● Aim of the task
Arrange the lines as a Markdown table with the columns "No." and "Line", starting at the line containing "Question: Which point" and ending at the final line of the entries. Number each row and leave out blank lines.

= Beginning of Section =

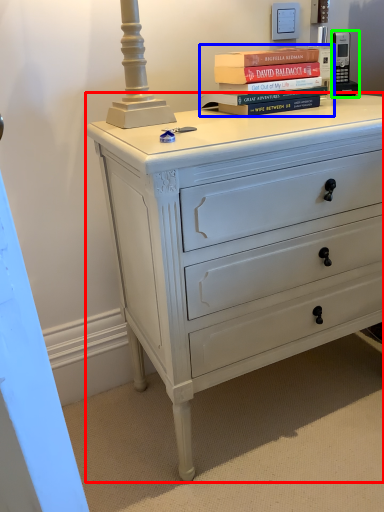
Question: Based on their relative distances, which object is farther from chest of drawers (highlighted by a red box)? Choose from book (highlighted by a blue box) and gadget (highlighted by a green box).

Choices:
 (A) book
 (B) gadget

Answer: (B)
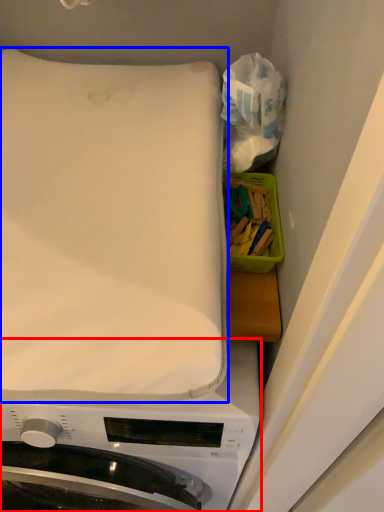
Question: Which point is further to the camera, washing machine (highlighted by a red box) or mattress (highlighted by a blue box)?

Choices:
 (A) washing machine
 (B) mattress

Answer: (A)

= End of Section =

● Exercise output
| No. | Line |
|---|---|
| 1 | Question: Which point is further to the camera, washing machine (highlighted by a red box) or mattress (highlighted by a blue box)? |
| 2 | Choices: |
| 3 |  (A) washing machine |
| 4 |  (B) mattress |
| 5 | Answer: (A) |